Starting at the first line of the records and stopping at the line that contains "268 150 degrees counterclockwise", transcribe every line exactly and leave out the pictures.

+++ Material for the task +++

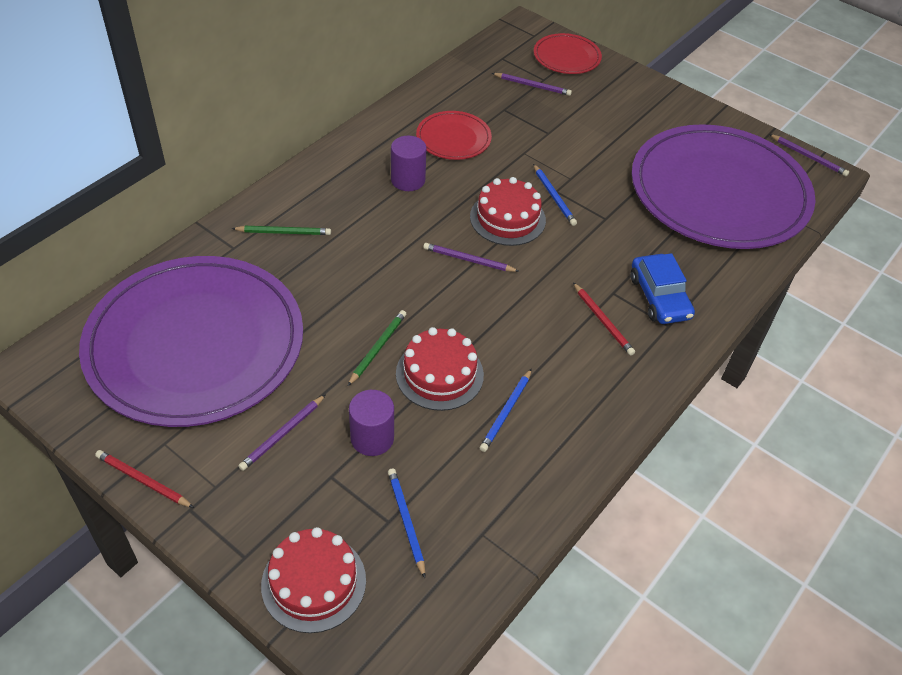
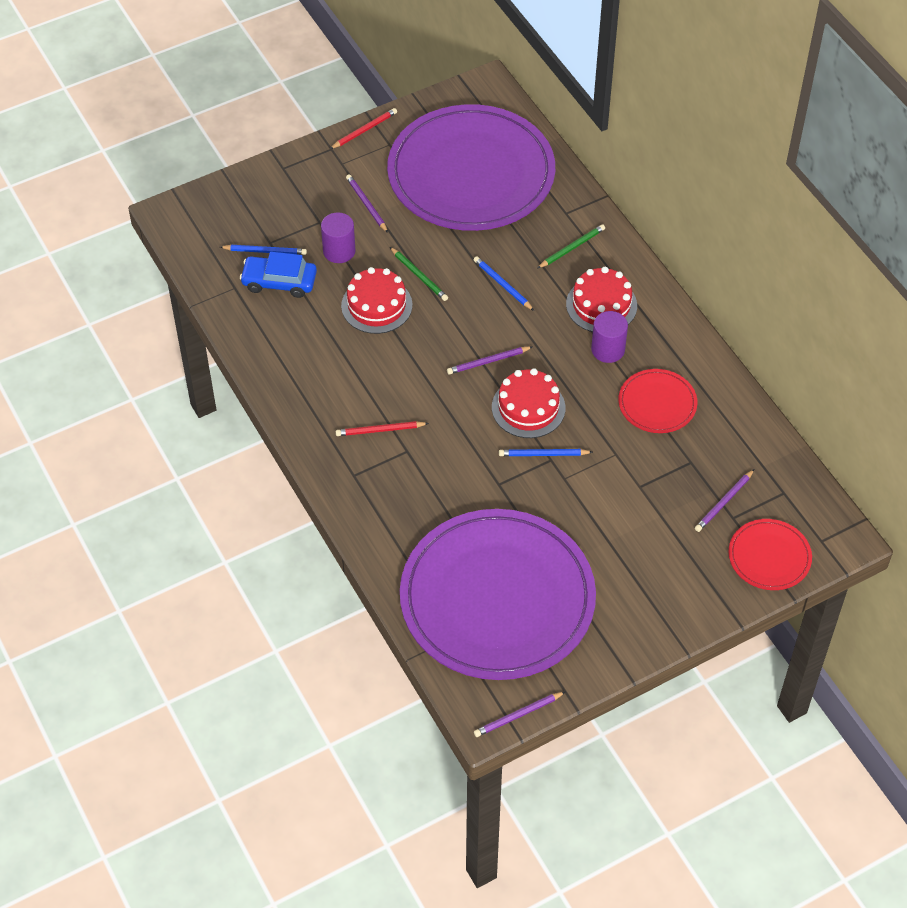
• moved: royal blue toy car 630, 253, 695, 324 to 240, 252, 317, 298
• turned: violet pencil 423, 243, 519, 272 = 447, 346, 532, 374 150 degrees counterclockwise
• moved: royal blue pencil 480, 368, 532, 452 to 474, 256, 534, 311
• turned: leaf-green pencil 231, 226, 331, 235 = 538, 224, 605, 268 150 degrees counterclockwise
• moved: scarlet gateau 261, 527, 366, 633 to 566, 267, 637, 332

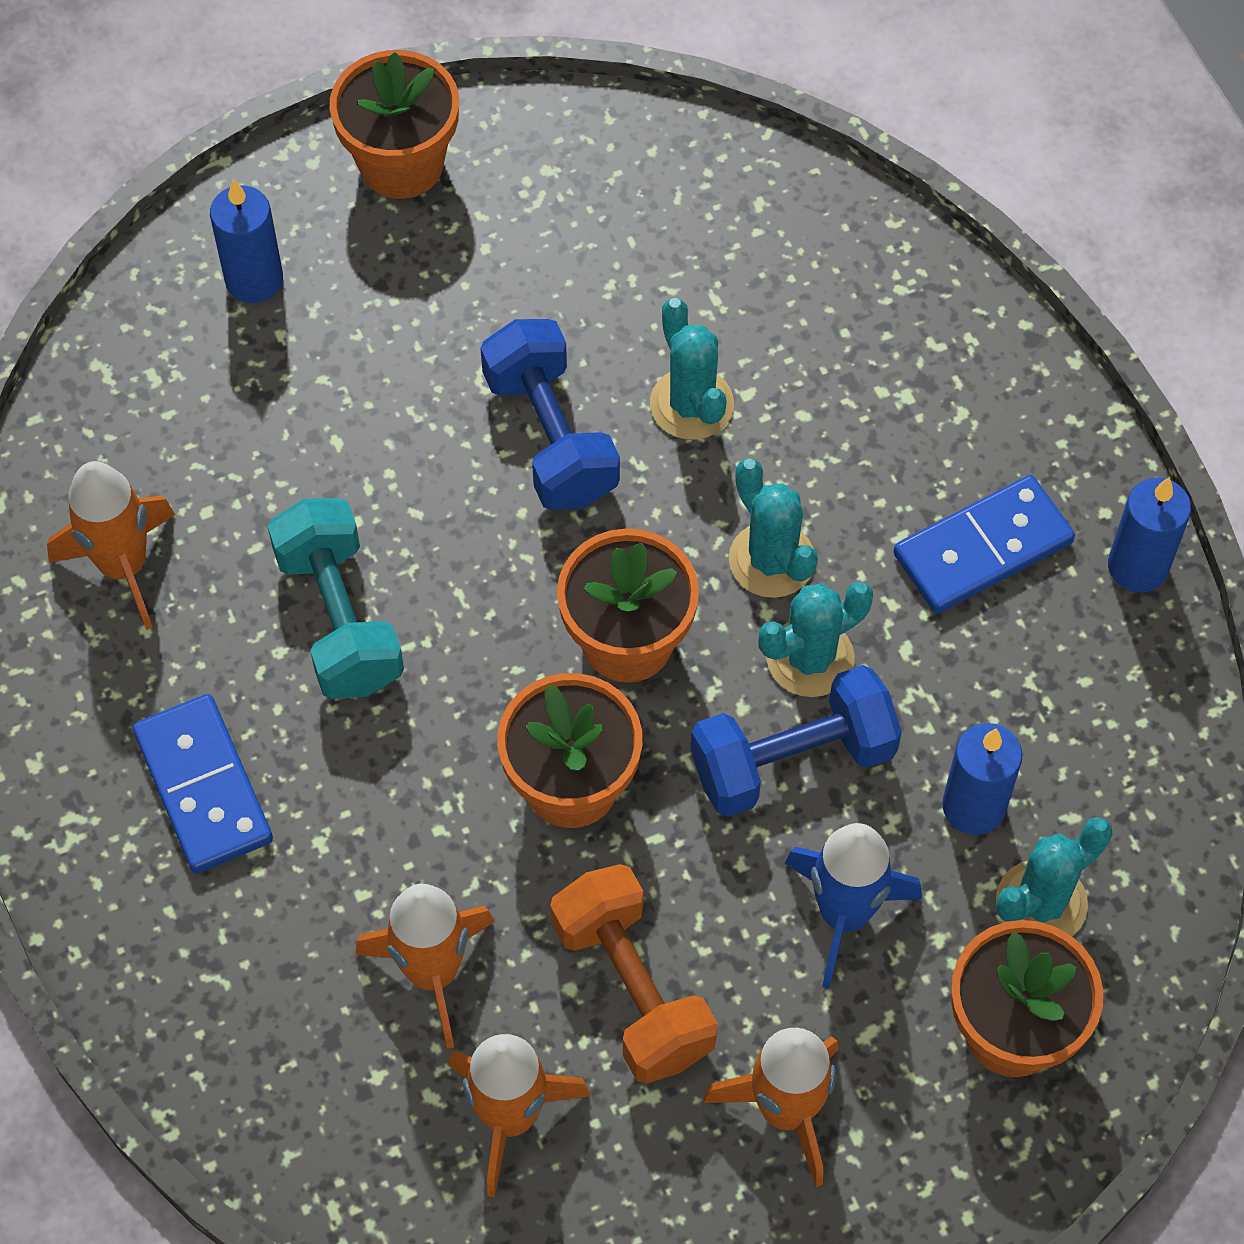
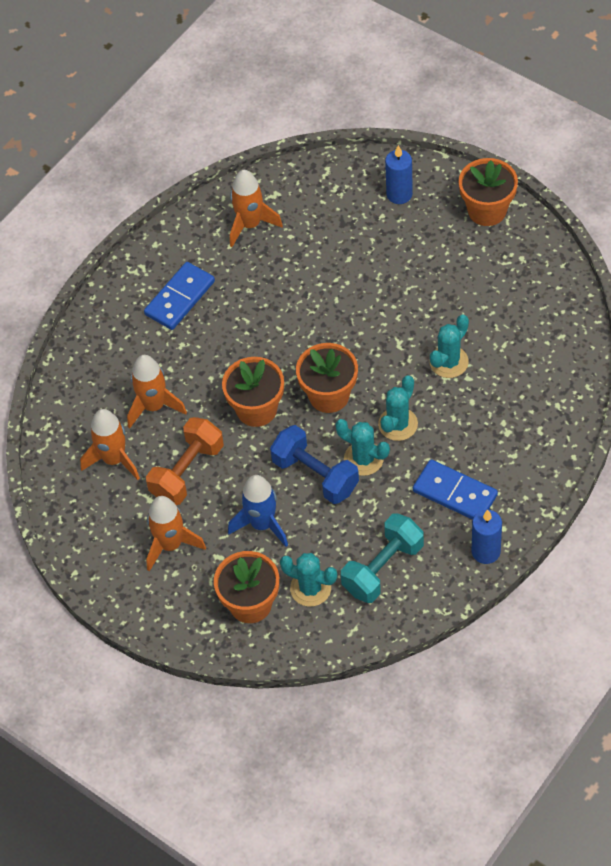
• moved: aqua free weight 267, 498, 404, 699 to 341, 513, 424, 603
• removed: royal blue free weight 480, 319, 620, 510
• removed: royal blue candle 942, 723, 1022, 835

+++

■ Solved exercise ■
• moved: royal blue toy car 630, 253, 695, 324 to 240, 252, 317, 298
• turned: violet pencil 423, 243, 519, 272 = 447, 346, 532, 374 150 degrees counterclockwise
• moved: royal blue pencil 480, 368, 532, 452 to 474, 256, 534, 311
• turned: leaf-green pencil 231, 226, 331, 235 = 538, 224, 605, 268 150 degrees counterclockwise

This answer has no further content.